» **Exercise**
Please write the listing below out again exactly, leaving every picture behind.
═════ Given data ═════
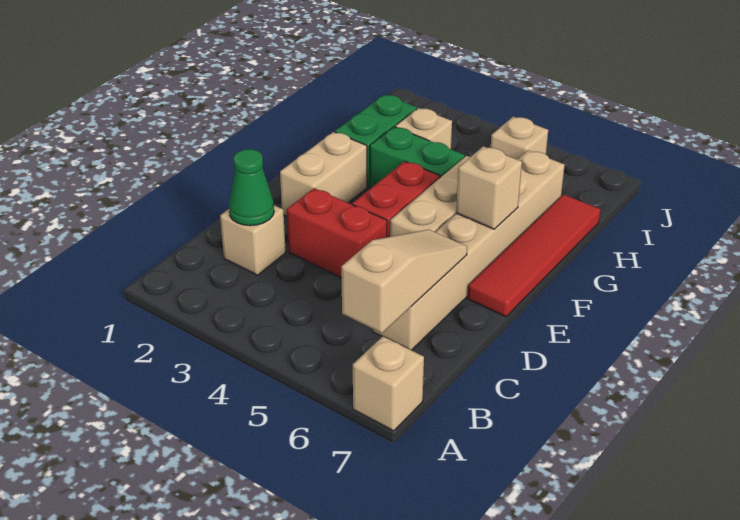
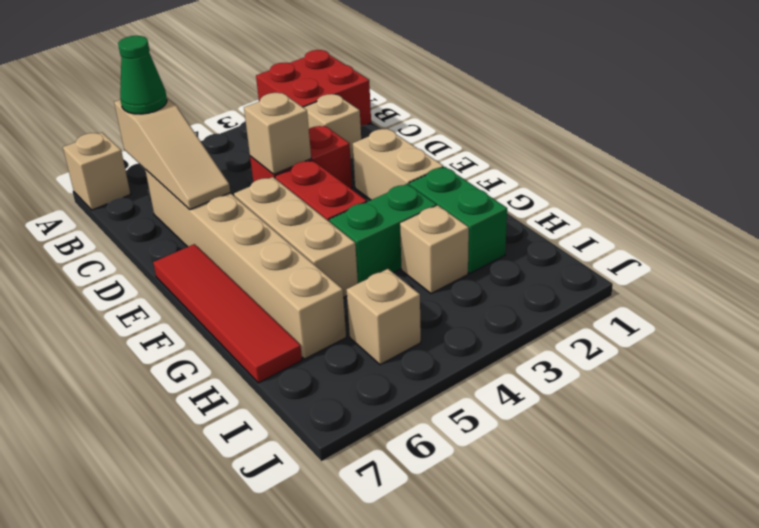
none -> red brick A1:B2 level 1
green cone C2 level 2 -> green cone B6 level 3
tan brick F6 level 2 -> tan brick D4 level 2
═════
» **Result below**
none -> red brick A1:B2 level 1
green cone C2 level 2 -> green cone B6 level 3
tan brick F6 level 2 -> tan brick D4 level 2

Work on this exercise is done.